### Aim of the exercise
With the pictures removed, write out the data below exactly.

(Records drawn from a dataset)
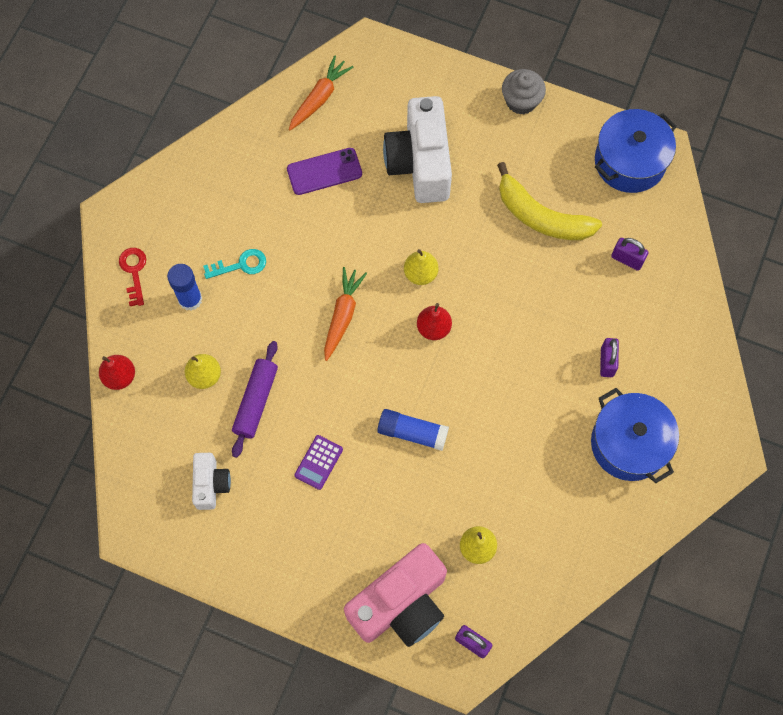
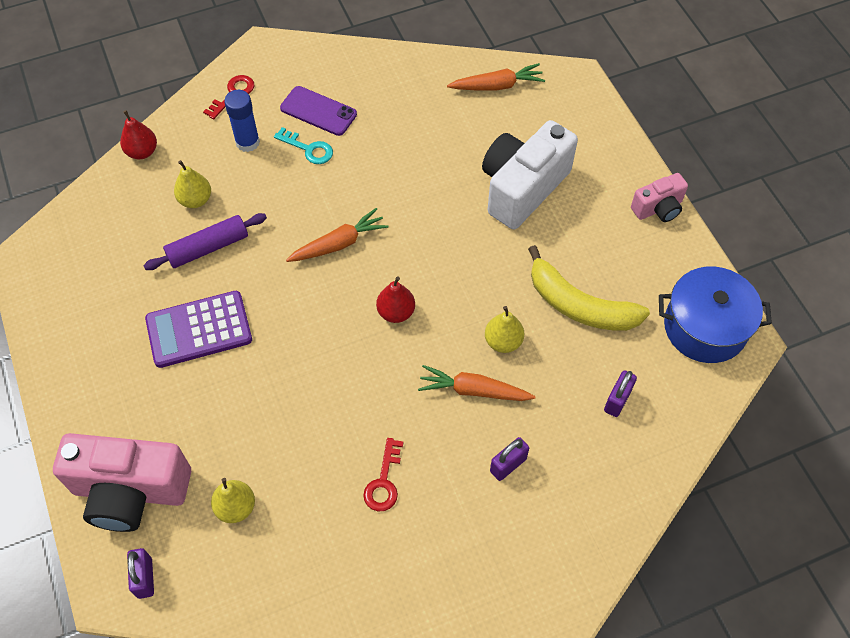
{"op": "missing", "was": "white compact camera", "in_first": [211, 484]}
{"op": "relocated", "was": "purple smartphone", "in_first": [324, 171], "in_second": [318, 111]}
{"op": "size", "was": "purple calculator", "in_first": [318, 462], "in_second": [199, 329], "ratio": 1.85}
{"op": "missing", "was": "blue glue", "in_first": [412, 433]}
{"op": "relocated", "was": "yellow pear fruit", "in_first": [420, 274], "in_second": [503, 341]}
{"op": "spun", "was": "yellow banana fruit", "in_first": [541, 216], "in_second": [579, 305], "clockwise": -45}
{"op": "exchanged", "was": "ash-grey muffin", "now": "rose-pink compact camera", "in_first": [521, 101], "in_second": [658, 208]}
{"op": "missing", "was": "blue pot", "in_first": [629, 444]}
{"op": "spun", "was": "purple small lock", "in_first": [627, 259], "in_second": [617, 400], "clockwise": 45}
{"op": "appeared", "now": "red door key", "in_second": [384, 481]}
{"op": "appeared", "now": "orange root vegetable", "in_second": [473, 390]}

### Written solution
{"op": "missing", "was": "white compact camera", "in_first": [211, 484]}
{"op": "relocated", "was": "purple smartphone", "in_first": [324, 171], "in_second": [318, 111]}
{"op": "size", "was": "purple calculator", "in_first": [318, 462], "in_second": [199, 329], "ratio": 1.85}
{"op": "missing", "was": "blue glue", "in_first": [412, 433]}
{"op": "relocated", "was": "yellow pear fruit", "in_first": [420, 274], "in_second": [503, 341]}
{"op": "spun", "was": "yellow banana fruit", "in_first": [541, 216], "in_second": [579, 305], "clockwise": -45}
{"op": "exchanged", "was": "ash-grey muffin", "now": "rose-pink compact camera", "in_first": [521, 101], "in_second": [658, 208]}
{"op": "missing", "was": "blue pot", "in_first": [629, 444]}
{"op": "spun", "was": "purple small lock", "in_first": [627, 259], "in_second": [617, 400], "clockwise": 45}
{"op": "appeared", "now": "red door key", "in_second": [384, 481]}
{"op": "appeared", "now": "orange root vegetable", "in_second": [473, 390]}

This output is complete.